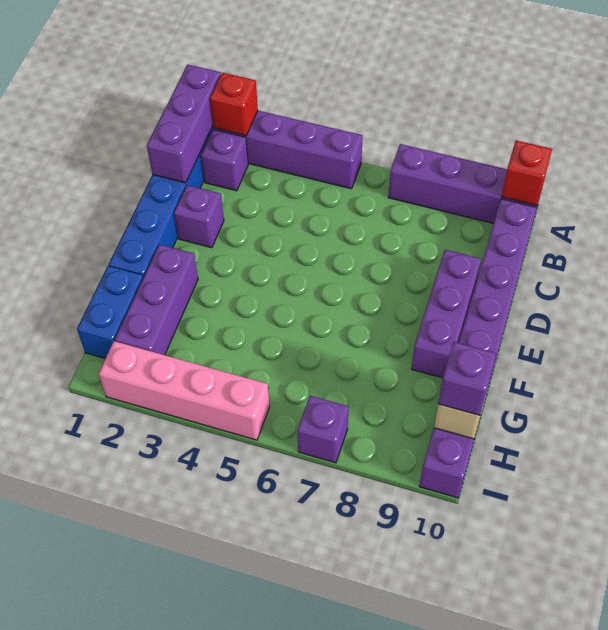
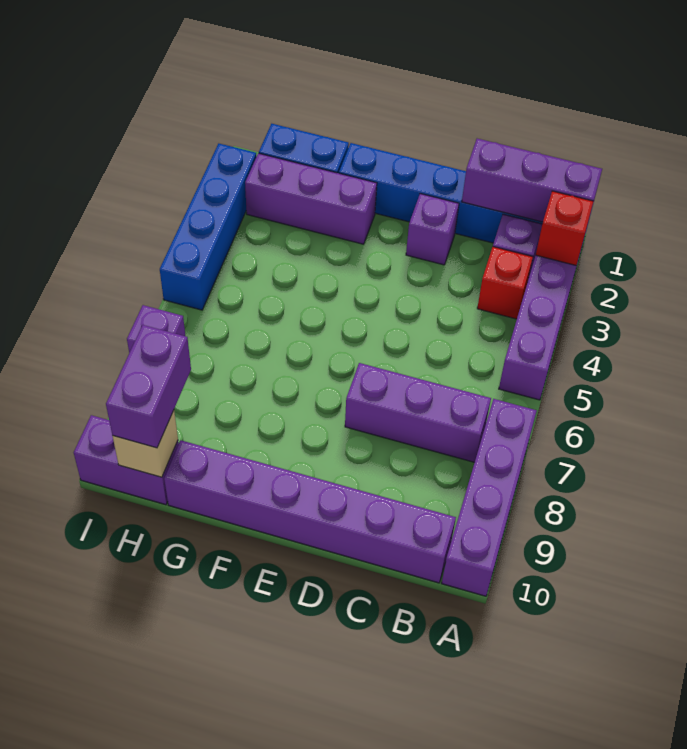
red brick A10 level 2 -> red brick B3 level 1
purple brick D9:F9 level 1 -> purple brick B7:D7 level 1
purple brick H10 level 3 -> purple brick H9:H10 level 3
pink brick I2:I5 level 1 -> blue brick I2:I5 level 1

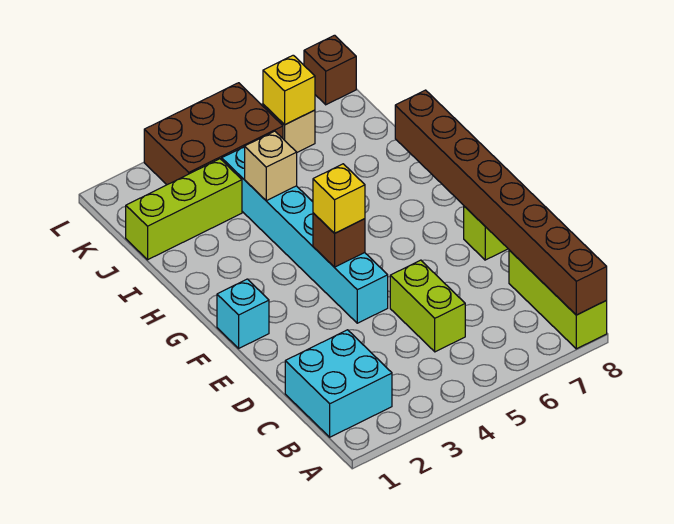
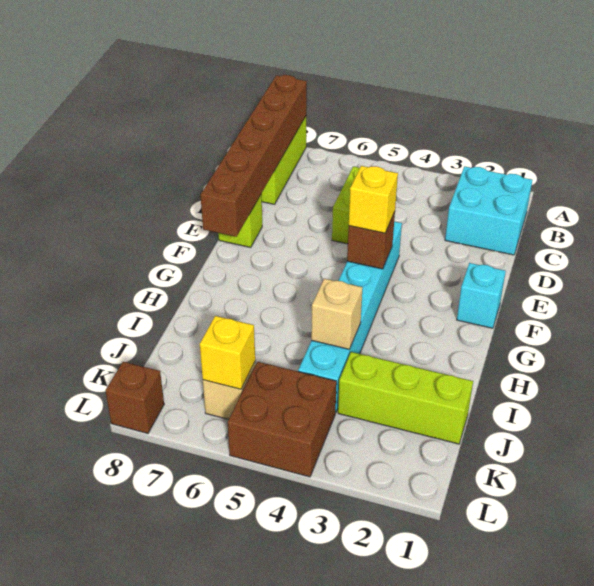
brown brick A8:H8 level 2 -> brown brick A8:F8 level 2
brown brick K3:L5 level 1 -> brown brick K4:L5 level 1

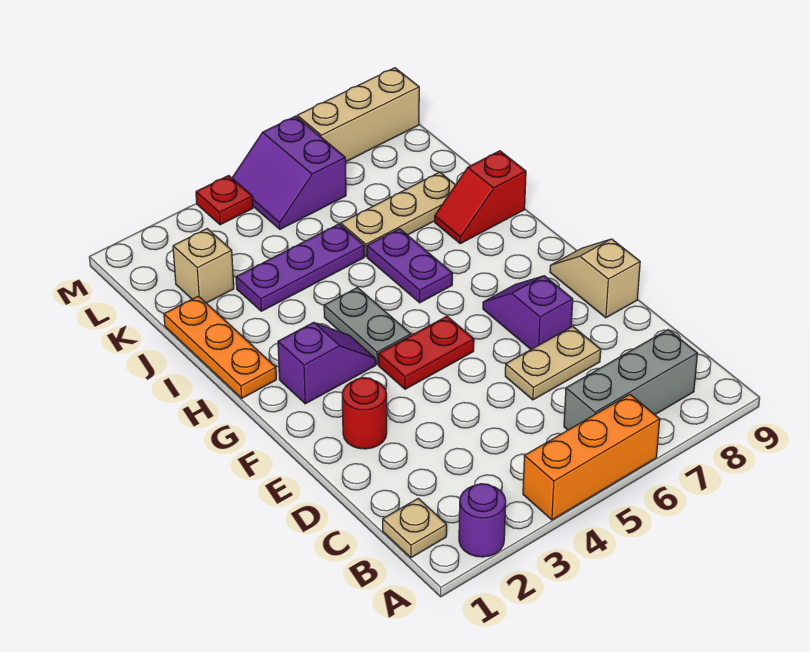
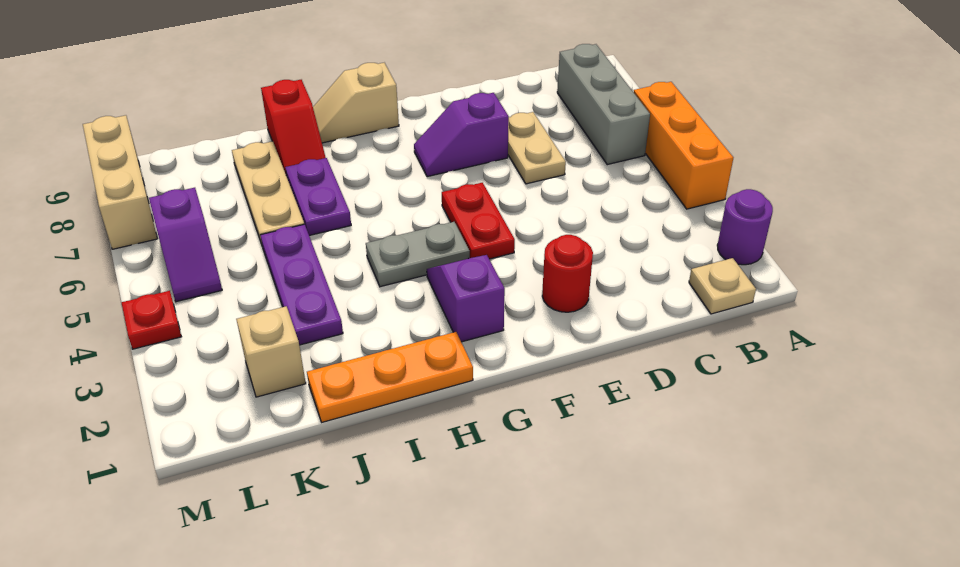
tan slope E9:F9 level 1 top E -> tan slope G9:H9 level 1 top G
purple plate H6:I6 level 1 -> purple plate I6:I7 level 1
purple slope L5:M6 level 1 top 6 -> purple slope L5:L6 level 1 top 6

**Problem:** If a line in the listing contains the string "purple", copy it.

**Response for this exercise:**
purple brick D9:F9 level 1 -> purple brick B7:D7 level 1
purple brick H10 level 3 -> purple brick H9:H10 level 3
purple plate H6:I6 level 1 -> purple plate I6:I7 level 1
purple slope L5:M6 level 1 top 6 -> purple slope L5:L6 level 1 top 6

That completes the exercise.